## Aim of the task
Print the lines below exactly, beginning with the one that contains "TFT1 pin DC: A2 -> A6" and stopping after the last line.

## Records to use
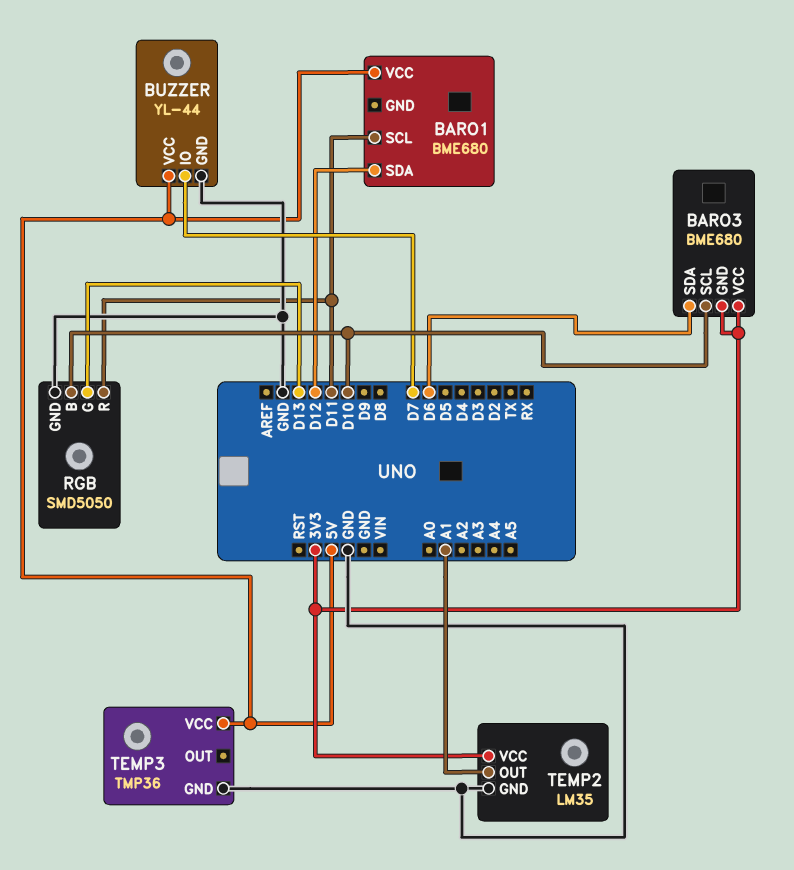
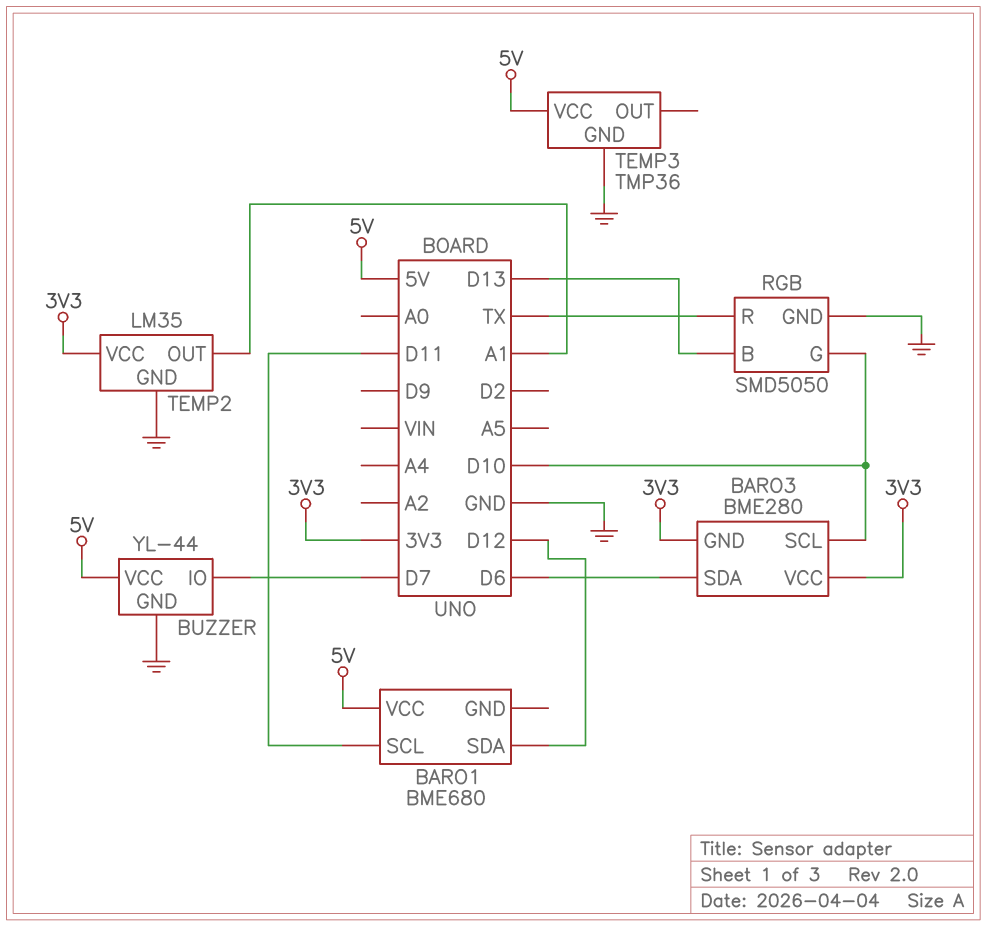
BARO3: BME680 -> BME280
RGB pin B: D10 -> D13
RGB pin G: D13 -> D10
RGB pin R: D11 -> TX

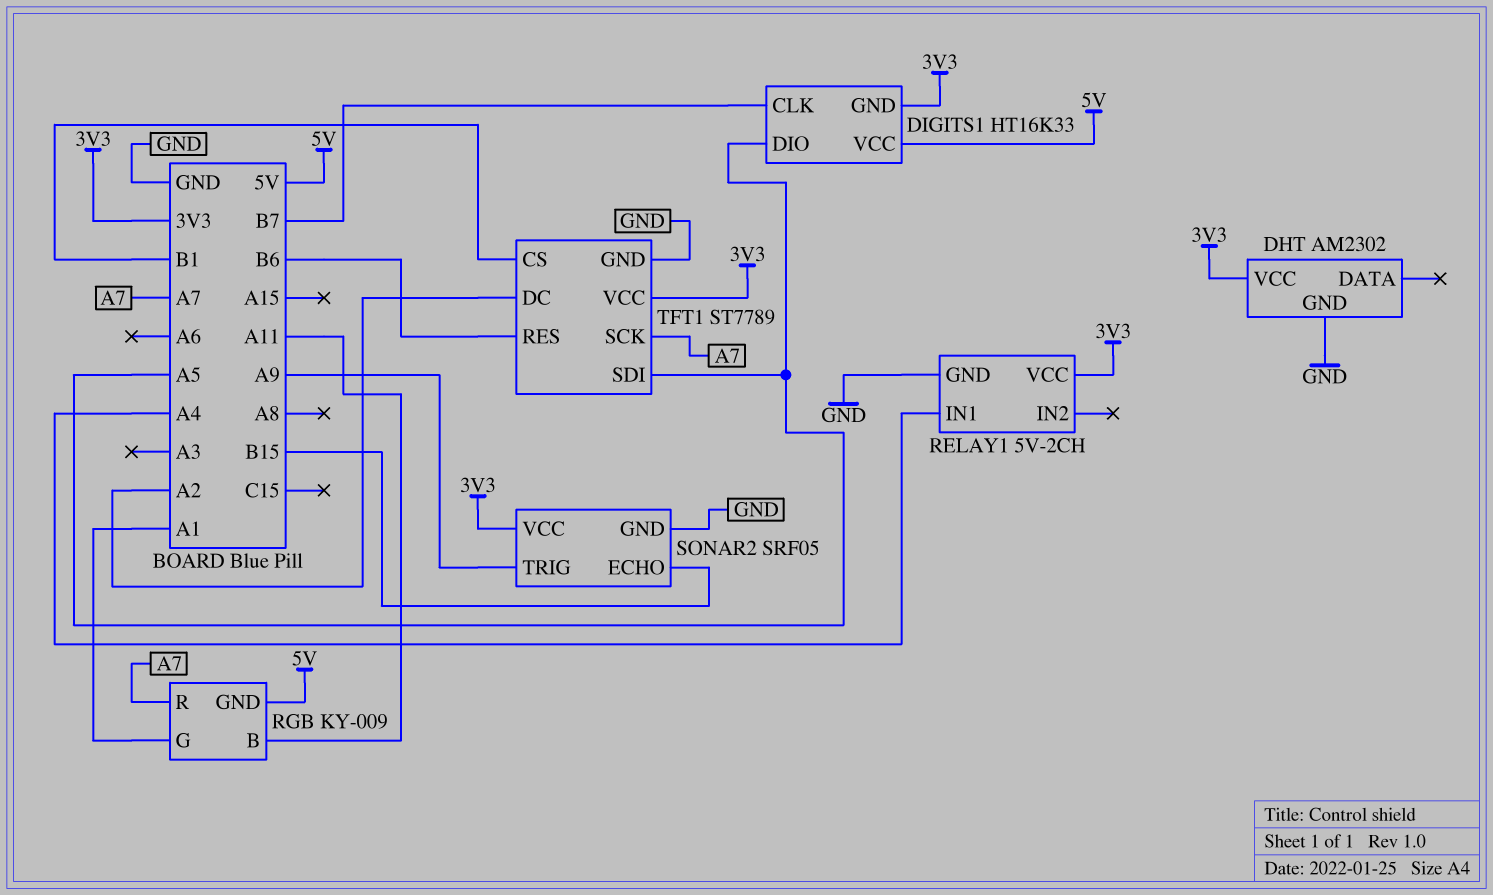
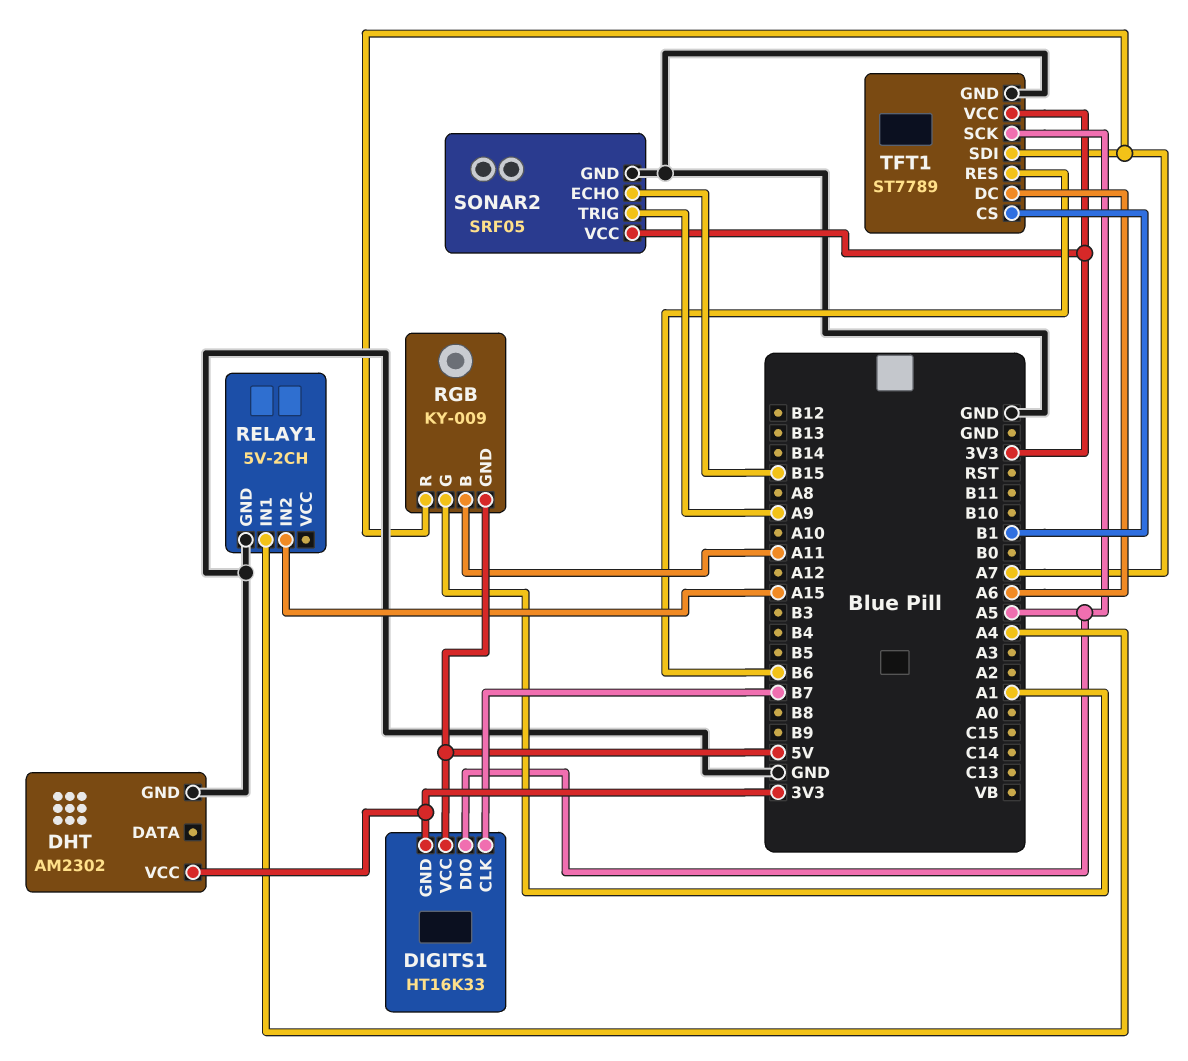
RELAY1 pin IN2: none -> A15
RELAY1 pin VCC: 3V3 -> none
TFT1 pin DC: A2 -> A6
TFT1 pin SCK: A7 -> A5
TFT1 pin SDI: A5 -> A7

## Exercise solution
TFT1 pin DC: A2 -> A6
TFT1 pin SCK: A7 -> A5
TFT1 pin SDI: A5 -> A7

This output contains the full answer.